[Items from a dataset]
_ _ _
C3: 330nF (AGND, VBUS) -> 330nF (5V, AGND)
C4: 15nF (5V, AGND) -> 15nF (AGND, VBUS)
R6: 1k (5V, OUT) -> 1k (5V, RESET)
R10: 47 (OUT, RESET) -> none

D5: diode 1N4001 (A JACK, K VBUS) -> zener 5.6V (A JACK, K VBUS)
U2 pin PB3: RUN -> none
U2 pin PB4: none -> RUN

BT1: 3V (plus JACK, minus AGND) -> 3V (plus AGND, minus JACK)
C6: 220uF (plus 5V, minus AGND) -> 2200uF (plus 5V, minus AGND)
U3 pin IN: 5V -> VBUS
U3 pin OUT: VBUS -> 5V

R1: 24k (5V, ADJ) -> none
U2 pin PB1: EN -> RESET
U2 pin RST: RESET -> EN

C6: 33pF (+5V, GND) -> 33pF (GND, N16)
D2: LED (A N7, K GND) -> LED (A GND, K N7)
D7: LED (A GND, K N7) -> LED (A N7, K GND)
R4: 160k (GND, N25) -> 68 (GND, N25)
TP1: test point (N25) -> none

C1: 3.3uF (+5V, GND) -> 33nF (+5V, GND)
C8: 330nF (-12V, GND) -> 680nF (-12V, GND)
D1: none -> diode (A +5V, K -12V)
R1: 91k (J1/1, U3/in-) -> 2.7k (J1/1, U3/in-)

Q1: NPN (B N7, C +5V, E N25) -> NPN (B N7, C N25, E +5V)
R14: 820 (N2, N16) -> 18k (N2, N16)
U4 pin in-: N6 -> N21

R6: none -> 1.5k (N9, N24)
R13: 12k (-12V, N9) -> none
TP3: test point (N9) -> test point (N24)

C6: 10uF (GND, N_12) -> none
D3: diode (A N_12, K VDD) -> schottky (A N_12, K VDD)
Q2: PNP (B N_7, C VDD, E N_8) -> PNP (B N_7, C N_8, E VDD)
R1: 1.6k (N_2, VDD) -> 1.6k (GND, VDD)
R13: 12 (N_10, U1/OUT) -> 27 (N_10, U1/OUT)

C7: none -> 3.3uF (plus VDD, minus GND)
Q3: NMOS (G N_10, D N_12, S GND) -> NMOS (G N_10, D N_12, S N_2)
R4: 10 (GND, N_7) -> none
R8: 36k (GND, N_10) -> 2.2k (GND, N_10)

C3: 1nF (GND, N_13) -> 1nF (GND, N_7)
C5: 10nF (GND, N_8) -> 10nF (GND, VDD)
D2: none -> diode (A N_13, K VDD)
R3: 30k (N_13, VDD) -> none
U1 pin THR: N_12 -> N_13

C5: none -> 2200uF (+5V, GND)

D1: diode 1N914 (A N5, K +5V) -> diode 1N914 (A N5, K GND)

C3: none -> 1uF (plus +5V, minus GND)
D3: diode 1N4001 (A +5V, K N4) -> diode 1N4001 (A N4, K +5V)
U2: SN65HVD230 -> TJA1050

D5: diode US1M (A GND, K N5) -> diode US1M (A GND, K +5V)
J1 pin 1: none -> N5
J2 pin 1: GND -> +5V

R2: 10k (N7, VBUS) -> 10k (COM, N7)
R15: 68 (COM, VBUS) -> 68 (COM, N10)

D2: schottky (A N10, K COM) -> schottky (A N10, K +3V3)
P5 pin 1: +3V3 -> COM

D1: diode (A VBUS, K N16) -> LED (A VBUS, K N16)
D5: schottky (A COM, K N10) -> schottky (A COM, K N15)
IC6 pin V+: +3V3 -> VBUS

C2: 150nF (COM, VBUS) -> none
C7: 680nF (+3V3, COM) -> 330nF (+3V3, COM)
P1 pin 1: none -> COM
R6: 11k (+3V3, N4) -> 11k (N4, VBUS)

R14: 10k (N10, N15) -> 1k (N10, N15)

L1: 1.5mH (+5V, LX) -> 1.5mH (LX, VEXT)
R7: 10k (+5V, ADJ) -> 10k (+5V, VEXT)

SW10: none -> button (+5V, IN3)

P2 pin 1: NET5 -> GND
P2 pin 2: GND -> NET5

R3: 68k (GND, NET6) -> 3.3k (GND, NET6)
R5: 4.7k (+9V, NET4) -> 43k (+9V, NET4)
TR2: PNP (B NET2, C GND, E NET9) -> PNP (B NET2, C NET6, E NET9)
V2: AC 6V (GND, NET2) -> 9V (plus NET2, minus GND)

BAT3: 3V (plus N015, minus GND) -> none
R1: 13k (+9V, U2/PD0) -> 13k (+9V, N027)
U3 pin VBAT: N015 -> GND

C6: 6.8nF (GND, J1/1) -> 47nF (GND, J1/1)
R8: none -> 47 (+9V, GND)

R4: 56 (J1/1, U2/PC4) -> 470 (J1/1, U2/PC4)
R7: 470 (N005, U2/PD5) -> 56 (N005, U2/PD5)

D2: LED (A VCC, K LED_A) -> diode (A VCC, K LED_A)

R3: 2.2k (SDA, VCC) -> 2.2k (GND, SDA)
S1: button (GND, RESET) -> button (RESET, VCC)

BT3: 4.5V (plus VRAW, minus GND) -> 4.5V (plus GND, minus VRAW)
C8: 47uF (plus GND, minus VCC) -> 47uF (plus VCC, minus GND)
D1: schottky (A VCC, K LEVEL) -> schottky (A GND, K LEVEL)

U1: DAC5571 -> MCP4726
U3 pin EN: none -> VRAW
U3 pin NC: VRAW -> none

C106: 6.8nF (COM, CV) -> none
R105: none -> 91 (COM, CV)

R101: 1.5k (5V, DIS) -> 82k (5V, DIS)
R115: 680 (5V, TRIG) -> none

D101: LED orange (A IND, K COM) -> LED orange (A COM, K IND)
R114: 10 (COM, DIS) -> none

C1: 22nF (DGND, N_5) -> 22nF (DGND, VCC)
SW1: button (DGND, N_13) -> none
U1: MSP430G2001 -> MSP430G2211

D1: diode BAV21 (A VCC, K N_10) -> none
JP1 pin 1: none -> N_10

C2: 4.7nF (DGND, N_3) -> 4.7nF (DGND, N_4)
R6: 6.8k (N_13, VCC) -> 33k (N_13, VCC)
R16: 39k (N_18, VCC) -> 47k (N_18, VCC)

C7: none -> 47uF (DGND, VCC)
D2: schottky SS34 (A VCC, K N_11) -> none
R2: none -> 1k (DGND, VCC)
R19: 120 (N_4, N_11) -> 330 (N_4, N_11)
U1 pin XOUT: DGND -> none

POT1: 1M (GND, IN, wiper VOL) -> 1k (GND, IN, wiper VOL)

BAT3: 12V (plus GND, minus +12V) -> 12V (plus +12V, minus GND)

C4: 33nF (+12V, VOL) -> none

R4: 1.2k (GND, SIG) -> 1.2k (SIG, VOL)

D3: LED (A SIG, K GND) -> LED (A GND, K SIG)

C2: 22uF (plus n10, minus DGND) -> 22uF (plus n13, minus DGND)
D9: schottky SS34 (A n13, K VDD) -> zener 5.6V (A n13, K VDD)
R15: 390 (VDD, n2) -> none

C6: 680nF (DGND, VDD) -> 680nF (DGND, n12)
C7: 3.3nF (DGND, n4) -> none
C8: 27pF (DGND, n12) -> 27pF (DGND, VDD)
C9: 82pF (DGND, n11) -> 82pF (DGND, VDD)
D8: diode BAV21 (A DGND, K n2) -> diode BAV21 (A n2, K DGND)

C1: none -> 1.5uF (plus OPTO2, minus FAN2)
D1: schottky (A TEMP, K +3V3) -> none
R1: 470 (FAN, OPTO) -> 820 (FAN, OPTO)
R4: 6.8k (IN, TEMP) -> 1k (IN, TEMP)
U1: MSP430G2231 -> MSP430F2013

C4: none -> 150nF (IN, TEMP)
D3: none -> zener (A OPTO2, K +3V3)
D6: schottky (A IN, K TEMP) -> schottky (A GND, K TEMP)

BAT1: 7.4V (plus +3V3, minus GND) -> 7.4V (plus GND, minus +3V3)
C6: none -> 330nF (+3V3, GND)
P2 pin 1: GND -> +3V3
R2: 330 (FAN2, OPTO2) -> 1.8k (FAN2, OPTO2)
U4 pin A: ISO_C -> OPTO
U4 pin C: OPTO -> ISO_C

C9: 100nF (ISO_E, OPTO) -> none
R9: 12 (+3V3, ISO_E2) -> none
_ _ _
** Work task **
Every line holding the word "DGND" should be copied out of the records above.

** Answer section **
C1: 22nF (DGND, N_5) -> 22nF (DGND, VCC)
SW1: button (DGND, N_13) -> none
C2: 4.7nF (DGND, N_3) -> 4.7nF (DGND, N_4)
C7: none -> 47uF (DGND, VCC)
R2: none -> 1k (DGND, VCC)
U1 pin XOUT: DGND -> none
C2: 22uF (plus n10, minus DGND) -> 22uF (plus n13, minus DGND)
C6: 680nF (DGND, VDD) -> 680nF (DGND, n12)
C7: 3.3nF (DGND, n4) -> none
C8: 27pF (DGND, n12) -> 27pF (DGND, VDD)
C9: 82pF (DGND, n11) -> 82pF (DGND, VDD)
D8: diode BAV21 (A DGND, K n2) -> diode BAV21 (A n2, K DGND)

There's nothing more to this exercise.